(Task requirements): Exact copies of all the lines below are needed, without the pictures.
Material for the task START
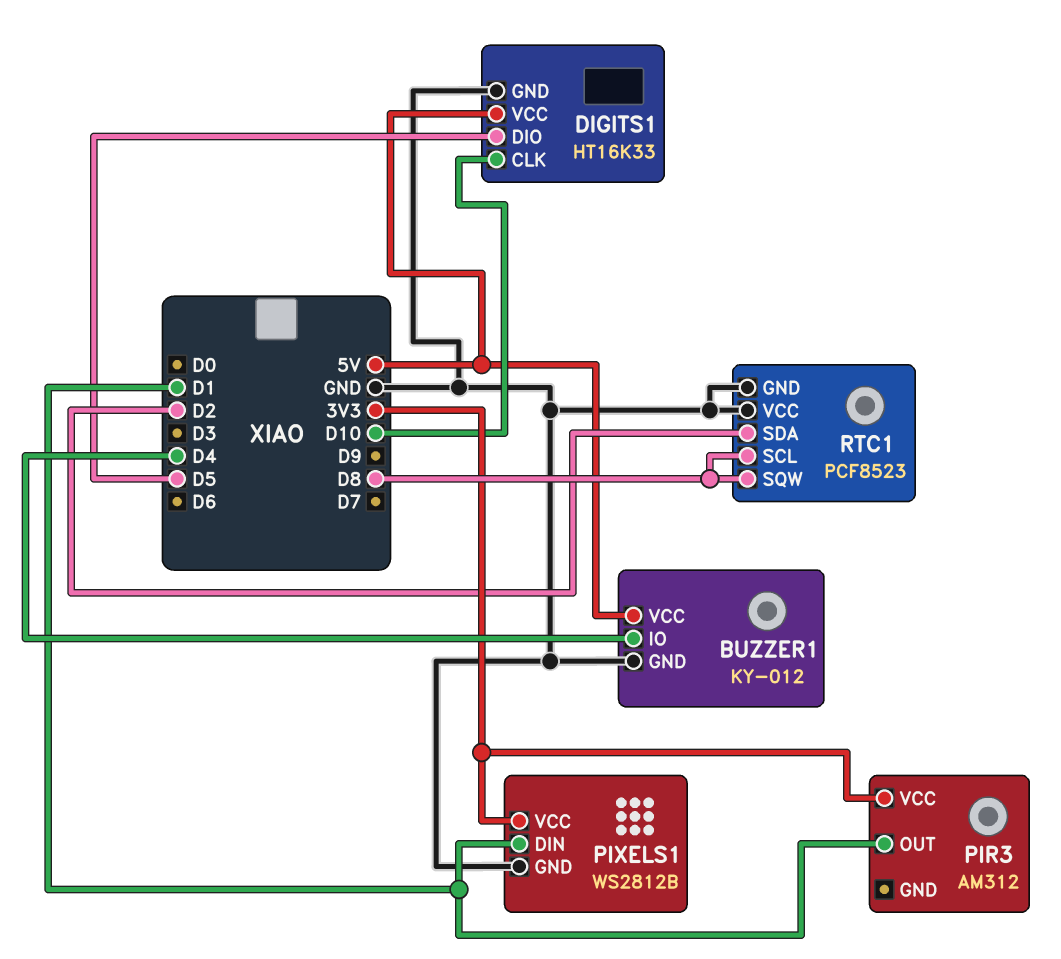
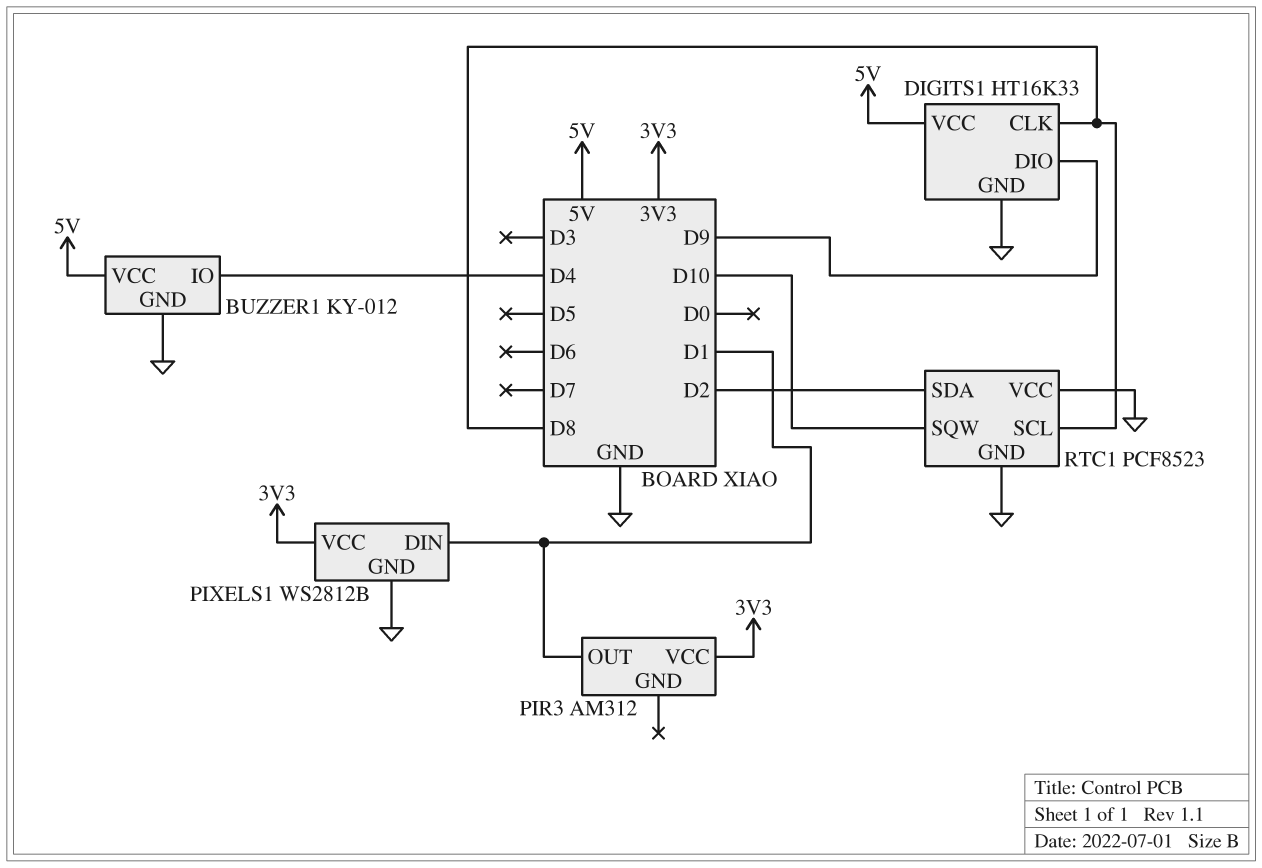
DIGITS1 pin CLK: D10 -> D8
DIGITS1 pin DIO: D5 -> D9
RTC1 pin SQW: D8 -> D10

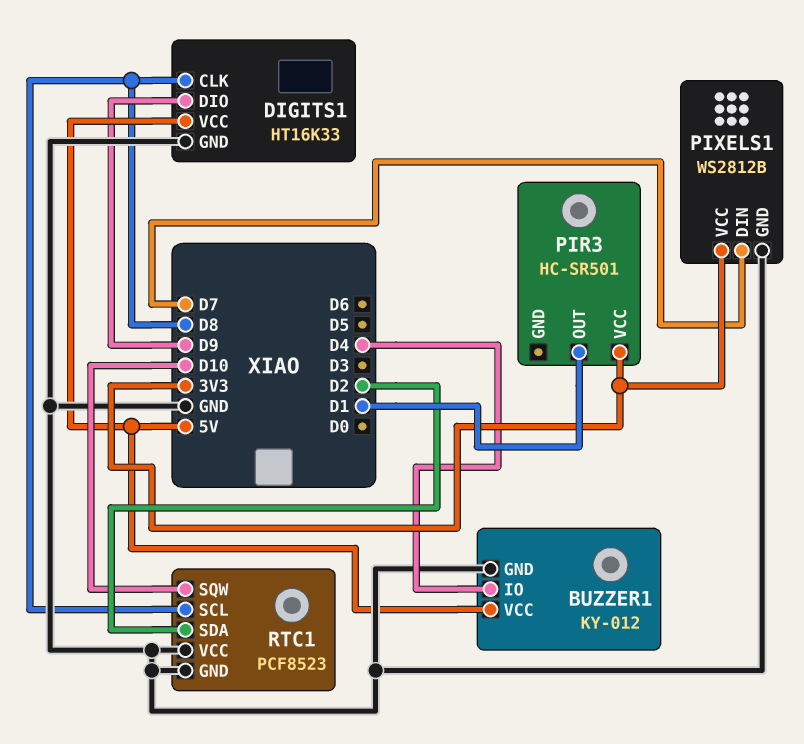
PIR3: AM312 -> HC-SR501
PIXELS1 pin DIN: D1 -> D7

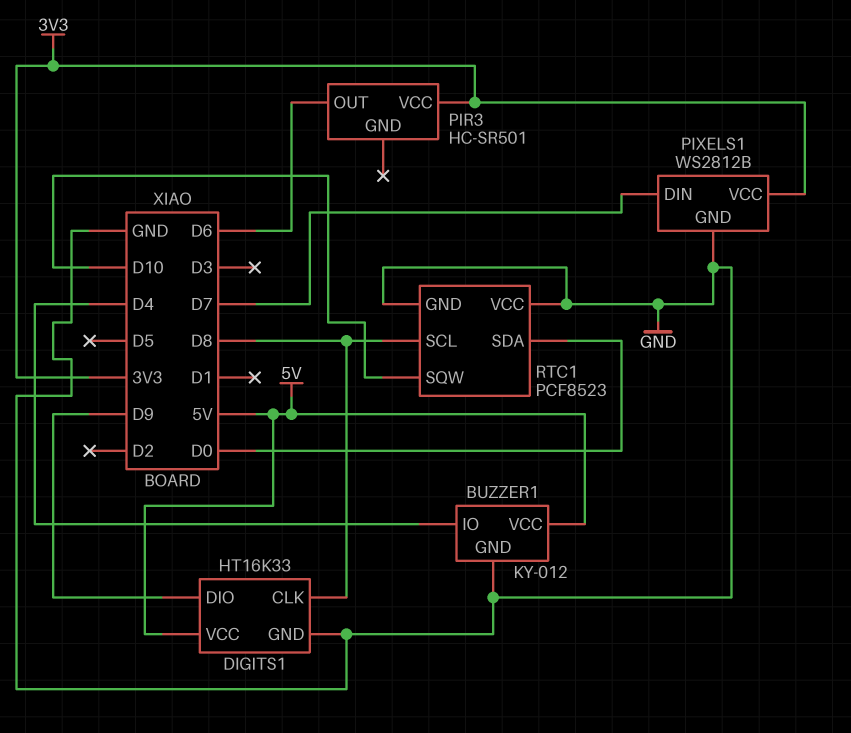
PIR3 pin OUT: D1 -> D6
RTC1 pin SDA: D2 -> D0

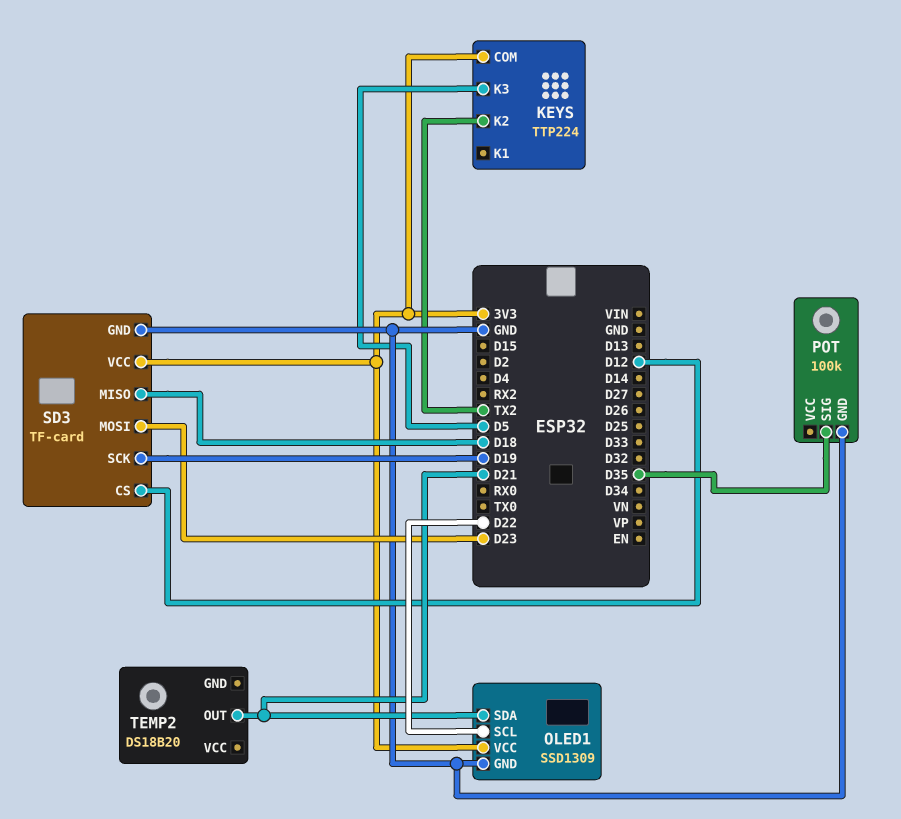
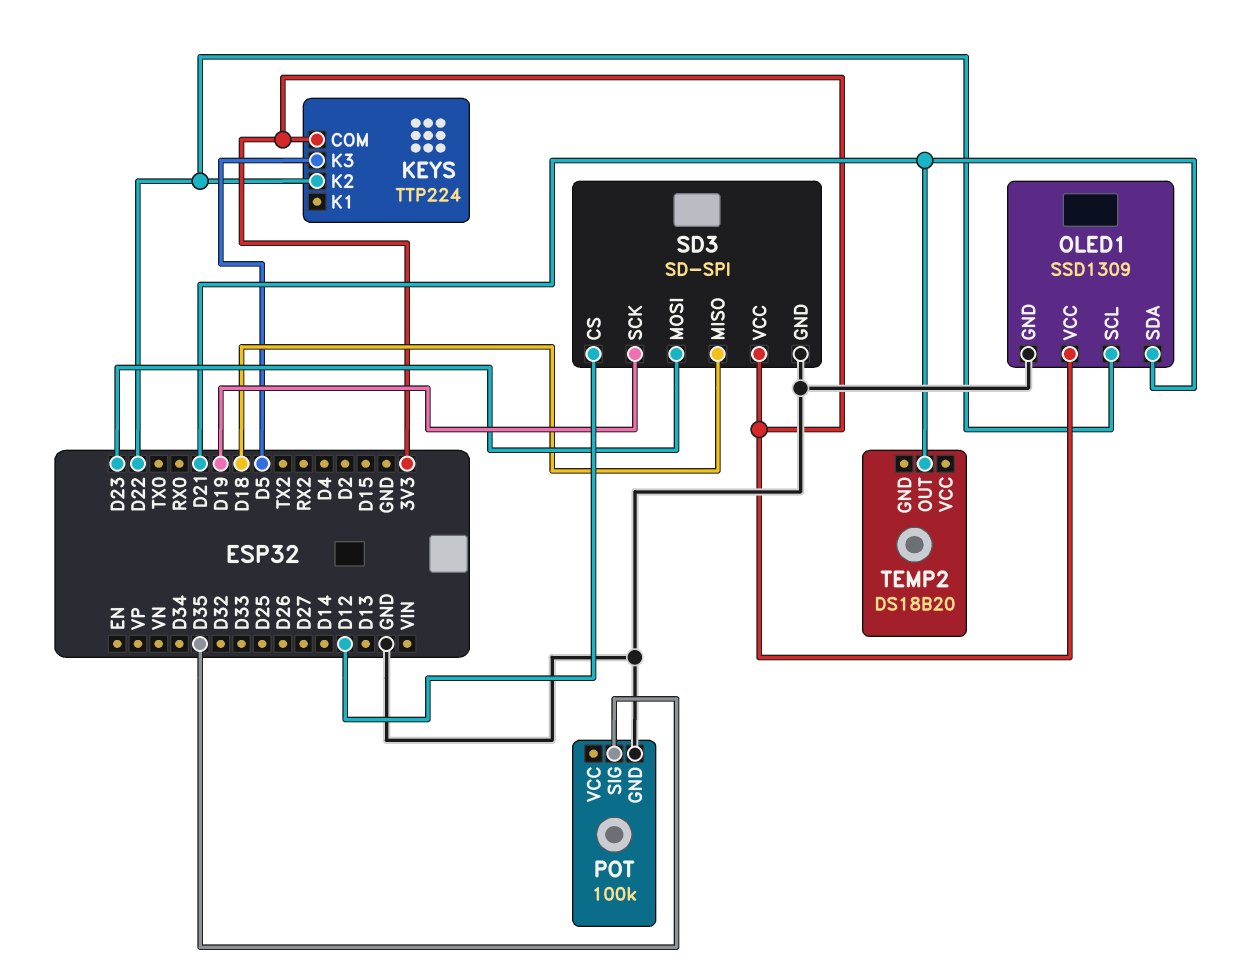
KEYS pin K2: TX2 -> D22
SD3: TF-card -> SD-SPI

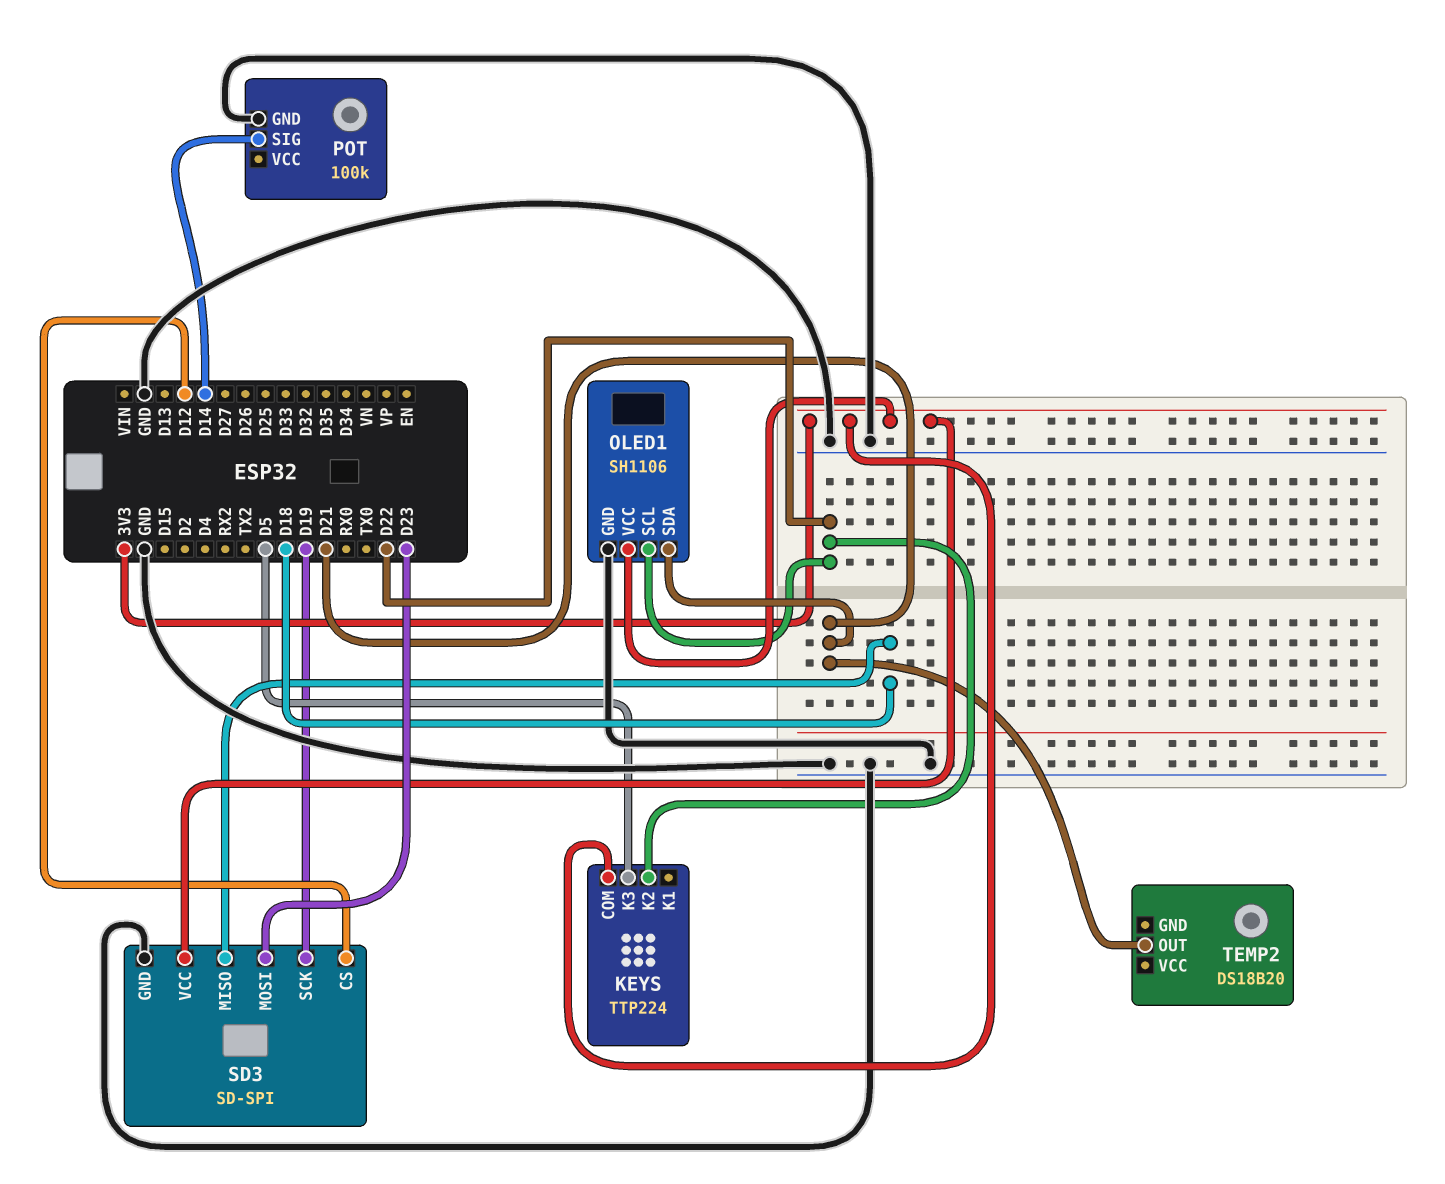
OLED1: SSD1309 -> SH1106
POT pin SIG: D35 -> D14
Material for the task END
(Solution):
DIGITS1 pin CLK: D10 -> D8
DIGITS1 pin DIO: D5 -> D9
RTC1 pin SQW: D8 -> D10

PIR3: AM312 -> HC-SR501
PIXELS1 pin DIN: D1 -> D7

PIR3 pin OUT: D1 -> D6
RTC1 pin SDA: D2 -> D0

KEYS pin K2: TX2 -> D22
SD3: TF-card -> SD-SPI

OLED1: SSD1309 -> SH1106
POT pin SIG: D35 -> D14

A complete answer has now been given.